» MATERIAL FOR THE TASK:
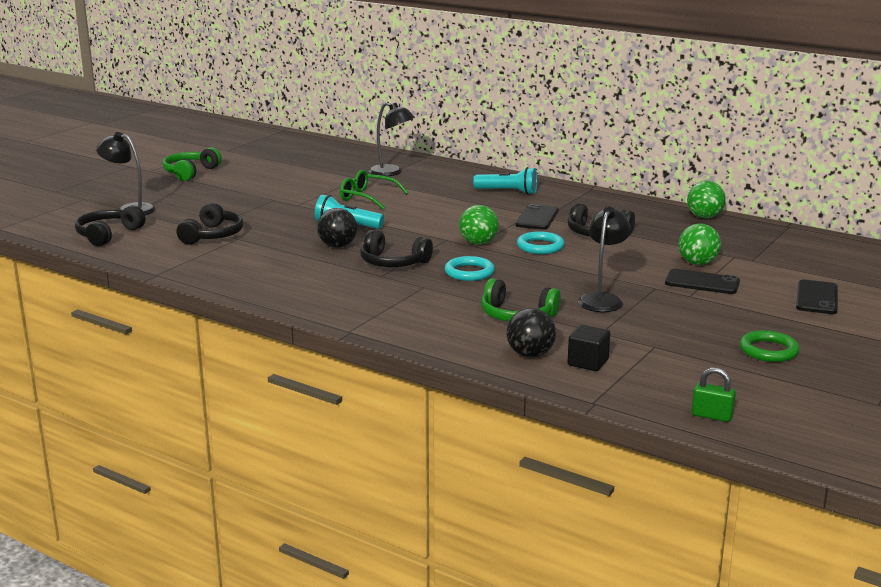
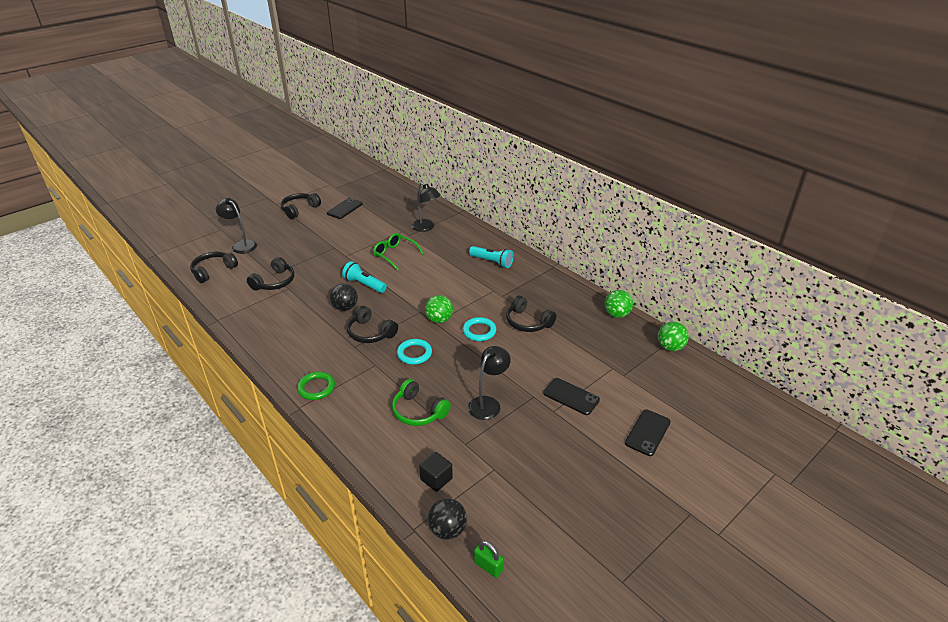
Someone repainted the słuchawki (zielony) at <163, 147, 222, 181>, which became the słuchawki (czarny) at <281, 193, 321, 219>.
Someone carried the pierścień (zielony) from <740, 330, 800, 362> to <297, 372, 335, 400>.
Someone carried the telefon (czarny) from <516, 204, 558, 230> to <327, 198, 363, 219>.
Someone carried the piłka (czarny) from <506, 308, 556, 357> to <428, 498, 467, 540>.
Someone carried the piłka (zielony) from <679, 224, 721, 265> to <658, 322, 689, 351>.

» EXERCISE DETAILS: From the line with "Someone carried the telefon" to the final line of the data above, please reproduce every line exactly and add nothing.

» EXPECTED ANSWER:
Someone carried the telefon (czarny) from <516, 204, 558, 230> to <327, 198, 363, 219>.
Someone carried the piłka (czarny) from <506, 308, 556, 357> to <428, 498, 467, 540>.
Someone carried the piłka (zielony) from <679, 224, 721, 265> to <658, 322, 689, 351>.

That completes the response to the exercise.